=== Begin Enclosure ===
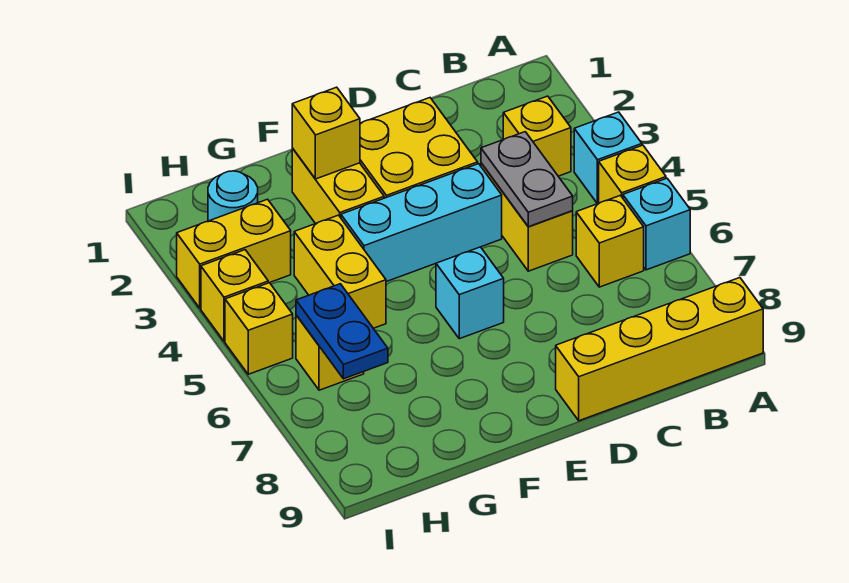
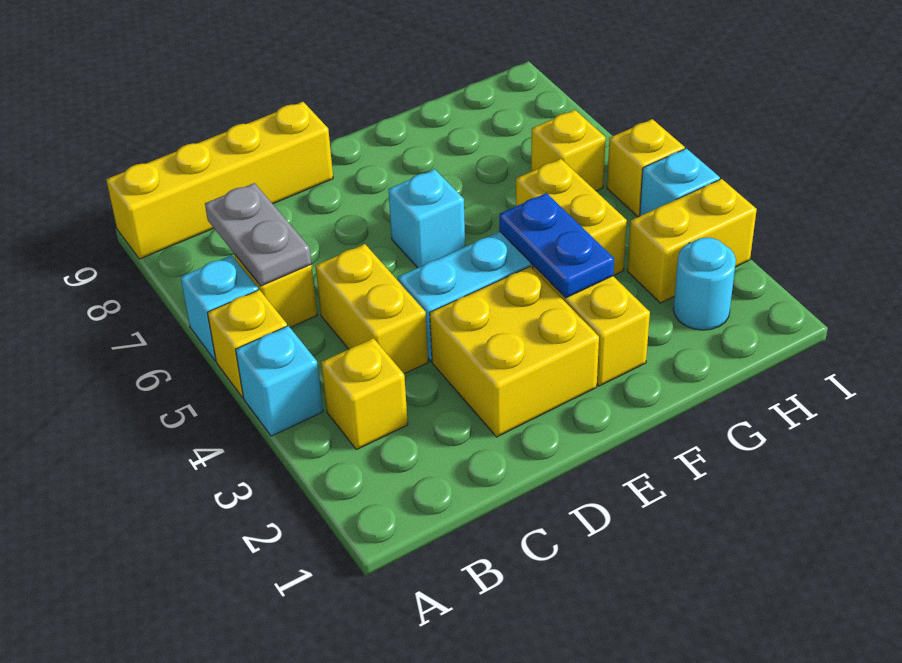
grey plate C4:C5 level 2 -> grey plate B6:B7 level 2
yellow brick F2 level 2 -> none
blue plate H6:H7 level 2 -> blue plate F3:F4 level 2
yellow brick I4 level 1 -> cyan brick I4 level 1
=== End Enclosure ===
• _What this task involves_
Check the listing above for "brick". Show every line where it turns up.

• _Solution to this exercise_
yellow brick F2 level 2 -> none
yellow brick I4 level 1 -> cyan brick I4 level 1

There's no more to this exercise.